*** Opening Given information ***

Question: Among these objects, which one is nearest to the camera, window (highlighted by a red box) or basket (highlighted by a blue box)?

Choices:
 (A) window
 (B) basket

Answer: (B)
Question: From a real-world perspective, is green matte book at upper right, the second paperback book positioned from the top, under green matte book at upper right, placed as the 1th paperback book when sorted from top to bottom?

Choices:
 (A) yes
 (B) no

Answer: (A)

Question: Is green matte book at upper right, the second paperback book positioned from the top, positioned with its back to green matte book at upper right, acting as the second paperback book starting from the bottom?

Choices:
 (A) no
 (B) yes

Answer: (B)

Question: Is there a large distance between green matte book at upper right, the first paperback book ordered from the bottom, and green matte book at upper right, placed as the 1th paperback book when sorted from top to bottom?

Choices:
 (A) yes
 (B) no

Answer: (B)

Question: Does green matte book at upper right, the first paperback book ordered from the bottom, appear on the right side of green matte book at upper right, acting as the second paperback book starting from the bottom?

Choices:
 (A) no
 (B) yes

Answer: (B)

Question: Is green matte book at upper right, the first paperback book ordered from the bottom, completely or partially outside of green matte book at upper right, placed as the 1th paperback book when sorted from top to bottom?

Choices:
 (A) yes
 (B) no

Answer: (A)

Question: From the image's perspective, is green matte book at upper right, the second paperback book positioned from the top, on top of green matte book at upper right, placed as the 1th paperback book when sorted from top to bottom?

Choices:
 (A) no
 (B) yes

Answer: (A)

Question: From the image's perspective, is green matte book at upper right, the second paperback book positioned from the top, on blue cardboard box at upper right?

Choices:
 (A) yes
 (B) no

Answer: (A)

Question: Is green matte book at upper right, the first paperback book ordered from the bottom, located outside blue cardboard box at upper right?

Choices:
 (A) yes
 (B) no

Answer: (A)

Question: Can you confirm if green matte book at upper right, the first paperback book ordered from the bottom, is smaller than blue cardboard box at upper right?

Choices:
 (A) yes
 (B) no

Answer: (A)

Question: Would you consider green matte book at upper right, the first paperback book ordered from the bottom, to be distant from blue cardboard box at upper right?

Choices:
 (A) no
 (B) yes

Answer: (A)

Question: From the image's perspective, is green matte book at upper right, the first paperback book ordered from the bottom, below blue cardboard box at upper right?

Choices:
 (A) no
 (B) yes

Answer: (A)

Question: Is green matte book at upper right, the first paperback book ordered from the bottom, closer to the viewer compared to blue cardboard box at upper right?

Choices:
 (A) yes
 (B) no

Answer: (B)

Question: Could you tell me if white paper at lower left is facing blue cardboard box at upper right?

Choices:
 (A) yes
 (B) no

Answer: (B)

*** Closing Given information ***
*** Opening Given information ***

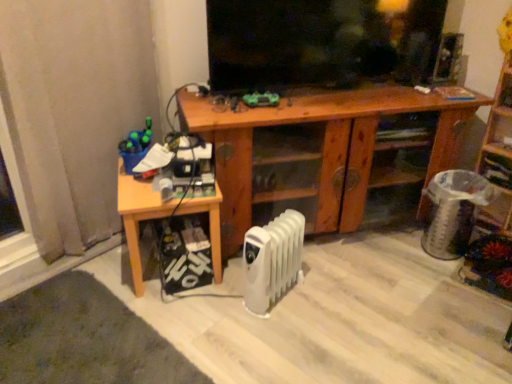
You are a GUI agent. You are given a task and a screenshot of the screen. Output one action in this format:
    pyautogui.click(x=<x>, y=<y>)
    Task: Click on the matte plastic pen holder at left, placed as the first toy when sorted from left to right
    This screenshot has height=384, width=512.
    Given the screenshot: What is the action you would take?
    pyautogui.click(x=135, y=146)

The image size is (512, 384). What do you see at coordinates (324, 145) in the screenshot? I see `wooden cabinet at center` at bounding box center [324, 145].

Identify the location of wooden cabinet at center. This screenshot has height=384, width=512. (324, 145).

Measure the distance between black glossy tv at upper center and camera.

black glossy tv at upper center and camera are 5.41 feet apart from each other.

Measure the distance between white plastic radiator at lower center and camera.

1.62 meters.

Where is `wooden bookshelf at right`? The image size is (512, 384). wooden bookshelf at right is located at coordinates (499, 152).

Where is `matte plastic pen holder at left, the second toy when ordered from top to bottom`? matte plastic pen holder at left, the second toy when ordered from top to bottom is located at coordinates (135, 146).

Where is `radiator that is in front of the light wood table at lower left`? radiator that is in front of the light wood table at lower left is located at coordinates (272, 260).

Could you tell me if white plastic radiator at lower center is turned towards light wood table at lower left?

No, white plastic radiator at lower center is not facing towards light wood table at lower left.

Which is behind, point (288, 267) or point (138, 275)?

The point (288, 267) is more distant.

*** Closing Given information ***

| Assigned task |
Please identify every line in the records above that contains the word "white" and copy each one. Case counts, so match only that exact capitalization.

| Answer |
Question: Could you tell me if white paper at lower left is facing blue cardboard box at upper right?
Measure the distance between white plastic radiator at lower center and camera.
Could you tell me if white plastic radiator at lower center is turned towards light wood table at lower left?
No, white plastic radiator at lower center is not facing towards light wood table at lower left.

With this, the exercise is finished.